Revision comparison data
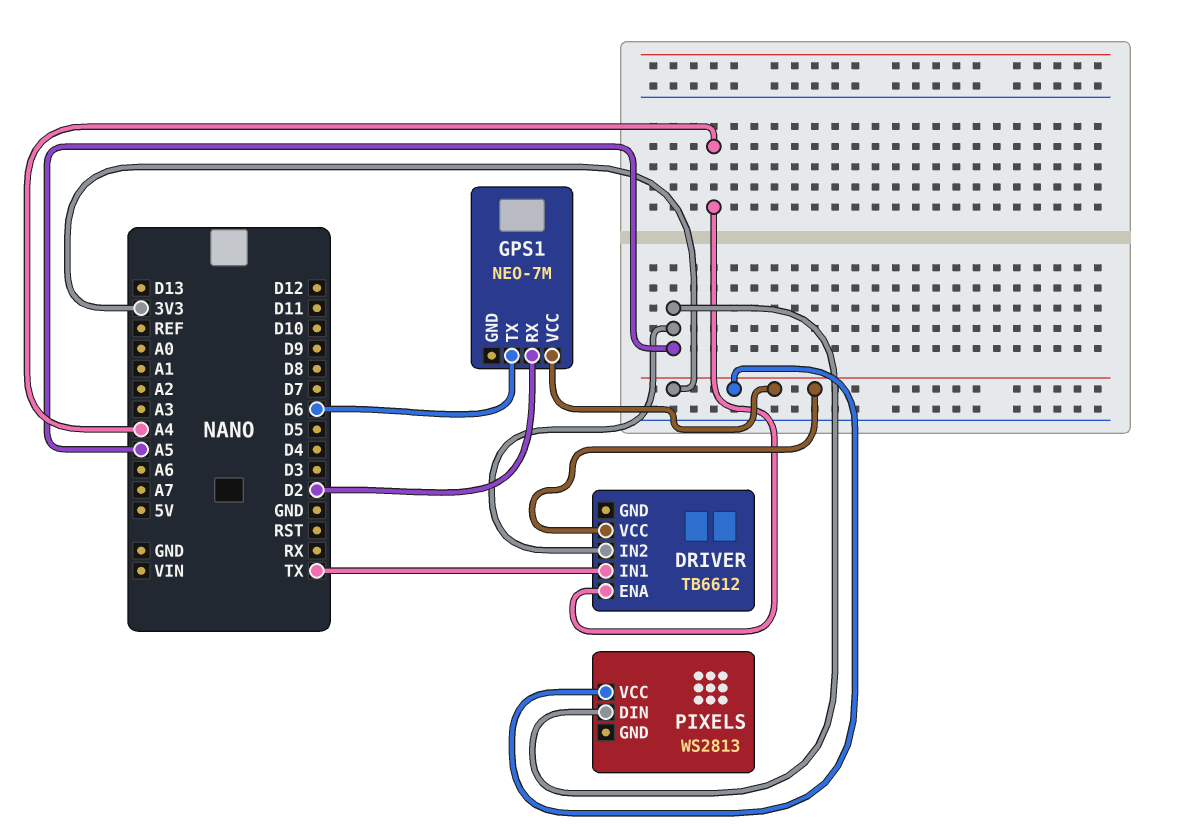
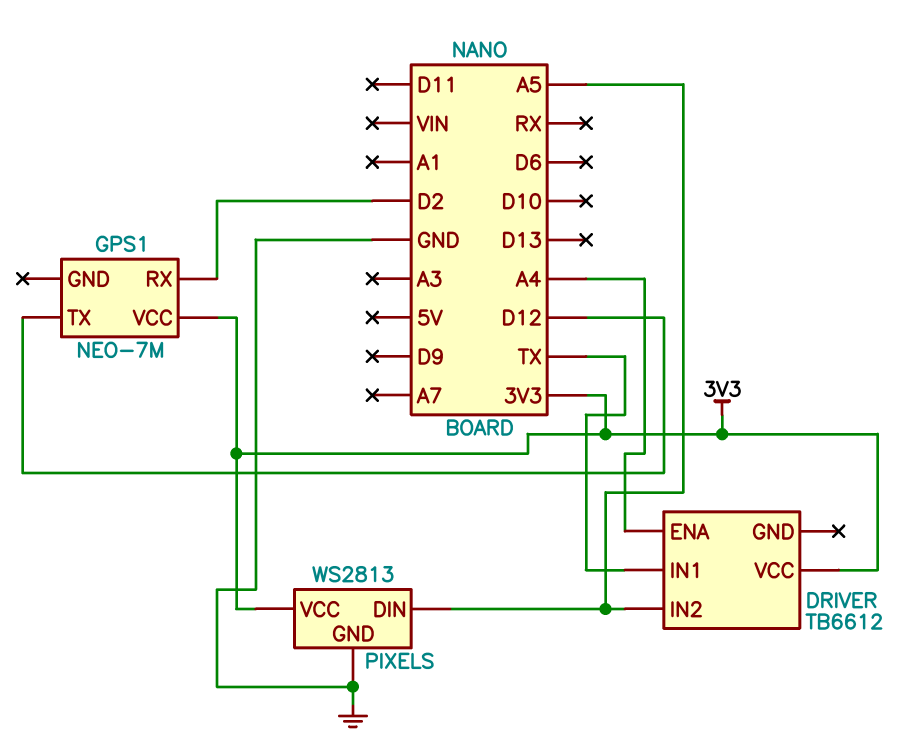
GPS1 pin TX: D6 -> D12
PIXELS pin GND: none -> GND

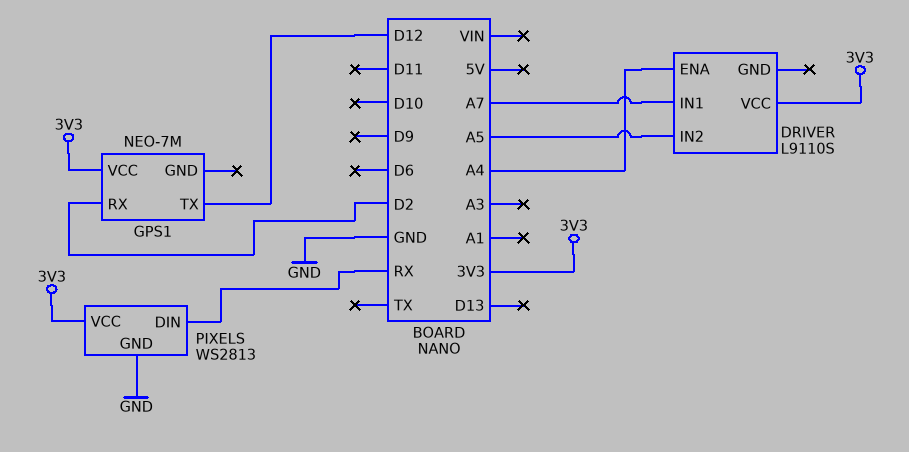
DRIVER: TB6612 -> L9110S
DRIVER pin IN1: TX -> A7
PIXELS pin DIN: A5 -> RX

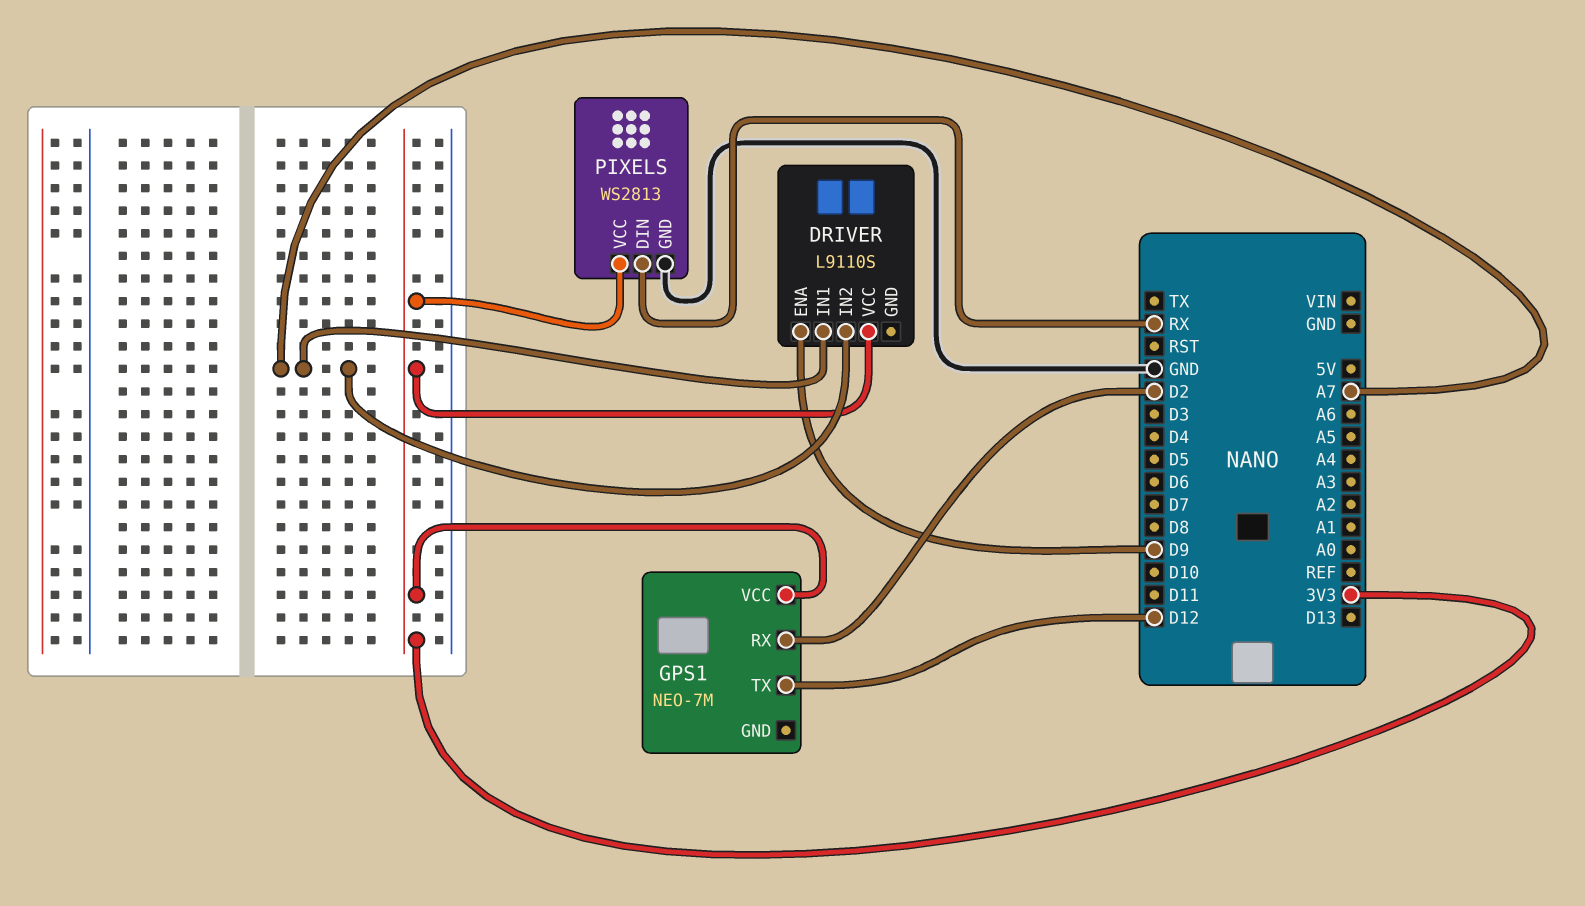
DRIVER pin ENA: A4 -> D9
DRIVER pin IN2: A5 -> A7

(Task brief) The required output is each line above restated verbatim, with all images omitted.

(Result of this task)
GPS1 pin TX: D6 -> D12
PIXELS pin GND: none -> GND

DRIVER: TB6612 -> L9110S
DRIVER pin IN1: TX -> A7
PIXELS pin DIN: A5 -> RX

DRIVER pin ENA: A4 -> D9
DRIVER pin IN2: A5 -> A7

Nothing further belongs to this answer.